Task instructions —
Transcribe each record exactly. Omit the pictures.

[Object change listings]
────
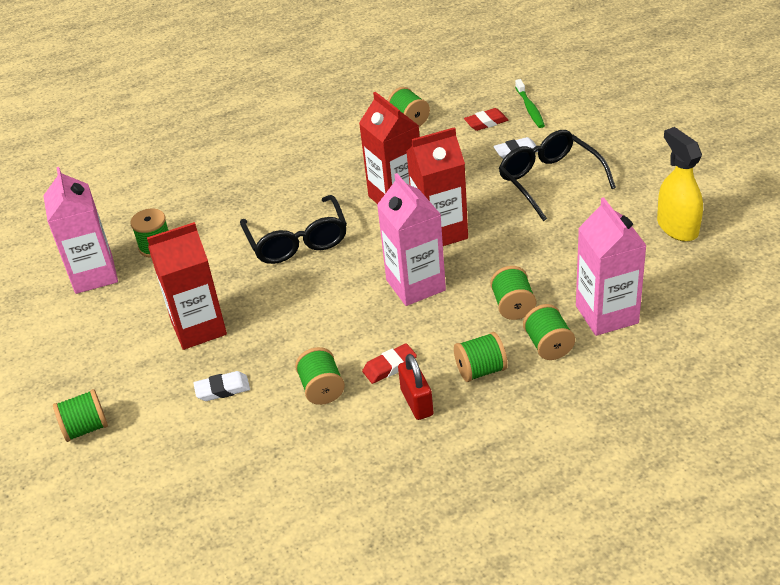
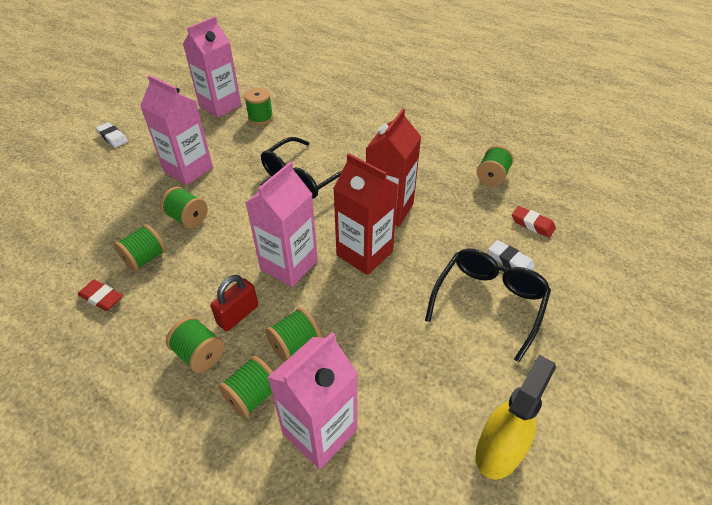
camera: 55 degrees right, 5 degrees up
green spool [53,389,108,442] -> green spool moved to [160,187,208,228]
red carton [147,222,227,350] -> pink carton [140,75,213,185]
white eraser [193,371,250,401] -> white eraser moved to [96,122,128,148]
red eraser [362,343,417,384] -> red eraser moved to [78,280,123,311]
red padlock [398,354,434,420] -> red padlock moved to [210,275,258,331]
green toothbrush [515,79,545,128] -> none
────
Task output —
camera: 55 degrees right, 5 degrees up
green spool [53,389,108,442] -> green spool moved to [160,187,208,228]
red carton [147,222,227,350] -> pink carton [140,75,213,185]
white eraser [193,371,250,401] -> white eraser moved to [96,122,128,148]
red eraser [362,343,417,384] -> red eraser moved to [78,280,123,311]
red padlock [398,354,434,420] -> red padlock moved to [210,275,258,331]
green toothbrush [515,79,545,128] -> none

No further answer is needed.